- TO BE DONE: How many of the lines below contain the string "kern"? Case counts. Reply with the number alone.

⁂

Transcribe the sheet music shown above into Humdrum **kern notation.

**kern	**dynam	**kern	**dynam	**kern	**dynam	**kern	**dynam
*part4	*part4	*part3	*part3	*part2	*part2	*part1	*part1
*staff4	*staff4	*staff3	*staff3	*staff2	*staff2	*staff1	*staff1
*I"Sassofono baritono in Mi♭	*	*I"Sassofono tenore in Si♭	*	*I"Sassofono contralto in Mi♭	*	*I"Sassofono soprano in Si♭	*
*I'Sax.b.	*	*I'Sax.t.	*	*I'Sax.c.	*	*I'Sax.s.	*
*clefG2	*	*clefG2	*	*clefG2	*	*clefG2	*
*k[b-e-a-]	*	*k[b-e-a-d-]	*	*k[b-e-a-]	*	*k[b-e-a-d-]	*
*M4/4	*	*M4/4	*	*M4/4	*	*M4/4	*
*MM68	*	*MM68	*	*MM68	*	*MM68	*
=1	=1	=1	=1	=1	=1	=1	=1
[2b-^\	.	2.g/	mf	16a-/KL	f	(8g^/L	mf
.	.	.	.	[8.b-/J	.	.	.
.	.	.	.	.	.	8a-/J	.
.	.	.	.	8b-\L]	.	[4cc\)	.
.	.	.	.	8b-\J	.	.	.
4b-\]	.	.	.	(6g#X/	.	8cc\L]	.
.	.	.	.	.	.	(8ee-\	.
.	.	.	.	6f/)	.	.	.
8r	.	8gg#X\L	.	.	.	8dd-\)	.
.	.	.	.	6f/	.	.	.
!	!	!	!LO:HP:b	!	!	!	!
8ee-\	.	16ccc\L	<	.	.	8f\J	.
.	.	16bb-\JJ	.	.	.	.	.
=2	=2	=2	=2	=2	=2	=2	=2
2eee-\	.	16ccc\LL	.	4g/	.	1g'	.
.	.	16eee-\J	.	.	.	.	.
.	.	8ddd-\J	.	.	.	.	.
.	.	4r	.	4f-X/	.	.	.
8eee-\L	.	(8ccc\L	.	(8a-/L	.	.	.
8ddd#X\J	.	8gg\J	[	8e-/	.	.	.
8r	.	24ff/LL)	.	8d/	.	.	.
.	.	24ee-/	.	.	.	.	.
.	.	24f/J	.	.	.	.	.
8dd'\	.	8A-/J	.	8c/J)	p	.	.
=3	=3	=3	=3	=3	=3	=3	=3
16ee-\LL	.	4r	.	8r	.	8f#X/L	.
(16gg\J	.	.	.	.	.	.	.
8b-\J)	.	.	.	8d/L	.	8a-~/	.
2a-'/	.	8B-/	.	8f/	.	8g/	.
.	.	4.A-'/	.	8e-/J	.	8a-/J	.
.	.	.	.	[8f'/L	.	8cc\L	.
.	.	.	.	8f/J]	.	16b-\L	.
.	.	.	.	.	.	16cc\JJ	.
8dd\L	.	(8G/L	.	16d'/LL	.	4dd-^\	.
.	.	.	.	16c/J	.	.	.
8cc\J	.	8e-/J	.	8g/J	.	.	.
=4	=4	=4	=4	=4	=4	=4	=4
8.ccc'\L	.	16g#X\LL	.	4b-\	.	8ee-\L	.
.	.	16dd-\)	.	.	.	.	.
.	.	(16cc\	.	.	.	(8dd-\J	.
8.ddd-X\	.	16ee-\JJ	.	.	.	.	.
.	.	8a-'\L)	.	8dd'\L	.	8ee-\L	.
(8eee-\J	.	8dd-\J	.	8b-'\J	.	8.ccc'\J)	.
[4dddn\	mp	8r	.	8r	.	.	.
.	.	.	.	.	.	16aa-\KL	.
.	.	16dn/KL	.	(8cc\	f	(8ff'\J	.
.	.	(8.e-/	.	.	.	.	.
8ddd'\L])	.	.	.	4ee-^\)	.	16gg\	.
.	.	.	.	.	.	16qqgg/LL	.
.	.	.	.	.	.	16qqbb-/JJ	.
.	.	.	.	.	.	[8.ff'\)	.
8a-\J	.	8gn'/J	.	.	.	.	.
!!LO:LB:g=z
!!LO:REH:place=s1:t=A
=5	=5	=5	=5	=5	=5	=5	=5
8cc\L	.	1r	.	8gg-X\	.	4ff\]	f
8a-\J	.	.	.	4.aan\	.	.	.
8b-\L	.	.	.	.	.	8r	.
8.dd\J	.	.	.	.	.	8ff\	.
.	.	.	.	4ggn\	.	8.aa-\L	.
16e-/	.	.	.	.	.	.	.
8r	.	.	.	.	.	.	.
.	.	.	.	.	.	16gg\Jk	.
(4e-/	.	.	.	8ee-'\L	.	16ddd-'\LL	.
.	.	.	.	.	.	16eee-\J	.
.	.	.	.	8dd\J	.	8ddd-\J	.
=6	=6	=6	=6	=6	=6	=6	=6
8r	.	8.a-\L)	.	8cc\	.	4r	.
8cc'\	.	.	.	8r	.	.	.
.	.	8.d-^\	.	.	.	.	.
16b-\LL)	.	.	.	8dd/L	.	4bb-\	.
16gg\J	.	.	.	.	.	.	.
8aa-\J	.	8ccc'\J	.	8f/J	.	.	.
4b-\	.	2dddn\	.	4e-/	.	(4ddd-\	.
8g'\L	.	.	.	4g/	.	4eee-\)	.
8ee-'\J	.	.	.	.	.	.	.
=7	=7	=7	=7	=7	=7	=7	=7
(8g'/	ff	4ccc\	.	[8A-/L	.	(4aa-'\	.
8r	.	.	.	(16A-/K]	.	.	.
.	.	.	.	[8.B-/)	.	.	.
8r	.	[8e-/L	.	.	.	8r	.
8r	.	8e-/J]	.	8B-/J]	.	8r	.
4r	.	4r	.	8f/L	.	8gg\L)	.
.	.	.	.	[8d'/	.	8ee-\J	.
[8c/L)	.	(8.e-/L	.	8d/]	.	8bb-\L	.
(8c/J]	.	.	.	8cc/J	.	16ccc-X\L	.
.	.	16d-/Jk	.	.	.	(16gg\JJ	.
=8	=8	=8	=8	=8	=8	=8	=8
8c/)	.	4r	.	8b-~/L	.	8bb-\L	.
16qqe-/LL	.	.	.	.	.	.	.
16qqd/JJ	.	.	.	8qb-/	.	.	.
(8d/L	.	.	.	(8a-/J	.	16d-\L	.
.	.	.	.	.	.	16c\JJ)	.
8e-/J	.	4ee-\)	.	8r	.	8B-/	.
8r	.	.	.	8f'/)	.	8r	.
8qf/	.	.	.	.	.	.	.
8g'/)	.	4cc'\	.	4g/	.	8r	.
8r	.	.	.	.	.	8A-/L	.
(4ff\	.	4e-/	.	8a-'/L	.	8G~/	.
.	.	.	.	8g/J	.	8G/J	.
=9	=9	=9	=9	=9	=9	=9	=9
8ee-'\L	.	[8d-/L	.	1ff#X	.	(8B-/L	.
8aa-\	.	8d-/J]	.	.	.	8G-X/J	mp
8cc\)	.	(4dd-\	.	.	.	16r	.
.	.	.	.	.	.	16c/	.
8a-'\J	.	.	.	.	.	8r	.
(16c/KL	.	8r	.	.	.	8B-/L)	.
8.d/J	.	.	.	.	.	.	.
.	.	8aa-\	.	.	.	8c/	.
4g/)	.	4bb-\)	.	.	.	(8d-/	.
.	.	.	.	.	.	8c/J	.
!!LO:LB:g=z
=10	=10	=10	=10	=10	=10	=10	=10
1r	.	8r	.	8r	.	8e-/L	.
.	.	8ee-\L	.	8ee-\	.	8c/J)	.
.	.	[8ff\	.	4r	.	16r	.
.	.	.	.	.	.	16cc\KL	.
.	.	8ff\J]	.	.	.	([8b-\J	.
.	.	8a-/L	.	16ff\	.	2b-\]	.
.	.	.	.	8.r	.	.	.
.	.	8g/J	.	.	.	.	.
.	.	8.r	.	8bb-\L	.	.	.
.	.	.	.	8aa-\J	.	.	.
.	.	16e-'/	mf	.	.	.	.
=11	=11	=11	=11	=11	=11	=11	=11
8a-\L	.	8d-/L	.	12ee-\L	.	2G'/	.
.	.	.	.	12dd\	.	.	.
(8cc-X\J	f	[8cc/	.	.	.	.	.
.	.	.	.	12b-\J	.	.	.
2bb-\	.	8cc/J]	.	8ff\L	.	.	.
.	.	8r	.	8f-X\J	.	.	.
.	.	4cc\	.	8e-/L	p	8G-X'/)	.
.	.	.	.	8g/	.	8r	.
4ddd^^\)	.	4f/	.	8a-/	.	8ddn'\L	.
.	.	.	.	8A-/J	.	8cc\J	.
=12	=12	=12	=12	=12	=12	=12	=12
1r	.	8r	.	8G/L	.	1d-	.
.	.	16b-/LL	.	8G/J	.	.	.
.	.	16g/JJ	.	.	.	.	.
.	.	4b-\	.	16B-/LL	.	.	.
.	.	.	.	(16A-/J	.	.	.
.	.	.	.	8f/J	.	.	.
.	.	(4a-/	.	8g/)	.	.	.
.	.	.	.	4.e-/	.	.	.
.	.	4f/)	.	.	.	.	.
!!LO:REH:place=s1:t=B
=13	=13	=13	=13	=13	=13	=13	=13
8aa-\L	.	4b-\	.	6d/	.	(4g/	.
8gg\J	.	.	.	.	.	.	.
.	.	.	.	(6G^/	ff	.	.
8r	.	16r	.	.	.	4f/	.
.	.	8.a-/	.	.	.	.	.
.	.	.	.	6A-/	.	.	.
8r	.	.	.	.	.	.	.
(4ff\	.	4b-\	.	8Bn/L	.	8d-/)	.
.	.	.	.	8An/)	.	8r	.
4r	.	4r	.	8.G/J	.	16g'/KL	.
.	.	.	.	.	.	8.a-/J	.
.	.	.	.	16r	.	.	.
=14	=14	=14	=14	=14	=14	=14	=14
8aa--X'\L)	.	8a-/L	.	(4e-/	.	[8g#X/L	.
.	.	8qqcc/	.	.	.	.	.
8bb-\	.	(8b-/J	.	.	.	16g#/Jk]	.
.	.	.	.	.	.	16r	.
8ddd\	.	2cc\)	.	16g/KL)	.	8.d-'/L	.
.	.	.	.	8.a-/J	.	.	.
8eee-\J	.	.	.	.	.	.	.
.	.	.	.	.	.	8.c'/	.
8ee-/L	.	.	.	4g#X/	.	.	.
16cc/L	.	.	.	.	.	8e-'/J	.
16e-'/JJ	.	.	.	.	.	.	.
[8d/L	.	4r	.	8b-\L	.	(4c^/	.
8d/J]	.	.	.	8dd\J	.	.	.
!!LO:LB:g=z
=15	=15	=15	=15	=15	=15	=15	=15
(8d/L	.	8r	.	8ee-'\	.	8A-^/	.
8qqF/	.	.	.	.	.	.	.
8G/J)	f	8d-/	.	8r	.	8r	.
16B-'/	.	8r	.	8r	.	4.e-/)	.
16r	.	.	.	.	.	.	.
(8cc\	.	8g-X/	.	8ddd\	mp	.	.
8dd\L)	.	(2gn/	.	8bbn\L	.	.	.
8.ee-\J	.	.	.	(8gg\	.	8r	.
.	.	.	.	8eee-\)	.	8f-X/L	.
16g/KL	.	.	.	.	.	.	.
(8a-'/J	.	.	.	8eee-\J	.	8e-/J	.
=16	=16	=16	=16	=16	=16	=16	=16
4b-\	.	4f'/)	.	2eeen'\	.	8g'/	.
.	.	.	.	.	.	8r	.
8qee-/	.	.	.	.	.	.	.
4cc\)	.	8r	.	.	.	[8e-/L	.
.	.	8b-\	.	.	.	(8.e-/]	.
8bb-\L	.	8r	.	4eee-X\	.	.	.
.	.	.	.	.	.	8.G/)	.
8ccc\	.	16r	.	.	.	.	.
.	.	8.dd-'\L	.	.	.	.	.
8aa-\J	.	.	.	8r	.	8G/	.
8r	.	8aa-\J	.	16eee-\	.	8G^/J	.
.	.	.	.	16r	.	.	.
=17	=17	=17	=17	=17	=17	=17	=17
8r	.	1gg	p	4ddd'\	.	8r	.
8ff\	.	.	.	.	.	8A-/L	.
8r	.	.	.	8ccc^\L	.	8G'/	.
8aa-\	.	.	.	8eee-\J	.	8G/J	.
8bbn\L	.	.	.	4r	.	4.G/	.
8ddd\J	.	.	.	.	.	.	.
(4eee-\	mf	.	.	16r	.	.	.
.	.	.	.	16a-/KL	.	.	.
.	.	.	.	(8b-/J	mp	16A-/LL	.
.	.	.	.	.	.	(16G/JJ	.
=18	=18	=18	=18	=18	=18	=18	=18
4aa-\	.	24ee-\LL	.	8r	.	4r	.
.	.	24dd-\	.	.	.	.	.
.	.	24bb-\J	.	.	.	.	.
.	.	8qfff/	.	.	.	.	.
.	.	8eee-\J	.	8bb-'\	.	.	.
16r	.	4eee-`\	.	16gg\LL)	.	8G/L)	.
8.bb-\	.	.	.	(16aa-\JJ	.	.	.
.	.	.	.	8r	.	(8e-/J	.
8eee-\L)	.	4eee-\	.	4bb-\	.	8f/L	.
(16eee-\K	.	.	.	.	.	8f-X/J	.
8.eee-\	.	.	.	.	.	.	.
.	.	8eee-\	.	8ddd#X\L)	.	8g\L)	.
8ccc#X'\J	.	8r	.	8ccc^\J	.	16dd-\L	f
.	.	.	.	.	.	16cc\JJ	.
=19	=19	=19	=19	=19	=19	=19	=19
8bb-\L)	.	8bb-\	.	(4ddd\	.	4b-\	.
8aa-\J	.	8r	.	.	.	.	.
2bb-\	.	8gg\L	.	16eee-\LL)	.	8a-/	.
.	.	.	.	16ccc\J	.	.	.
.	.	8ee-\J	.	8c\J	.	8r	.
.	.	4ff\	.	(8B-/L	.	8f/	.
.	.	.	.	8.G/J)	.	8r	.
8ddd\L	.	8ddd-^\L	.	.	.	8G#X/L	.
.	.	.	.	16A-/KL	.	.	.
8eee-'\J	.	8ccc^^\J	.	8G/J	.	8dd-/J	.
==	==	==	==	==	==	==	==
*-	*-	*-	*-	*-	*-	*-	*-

⁂

- RESULT OF THIS TASK: 2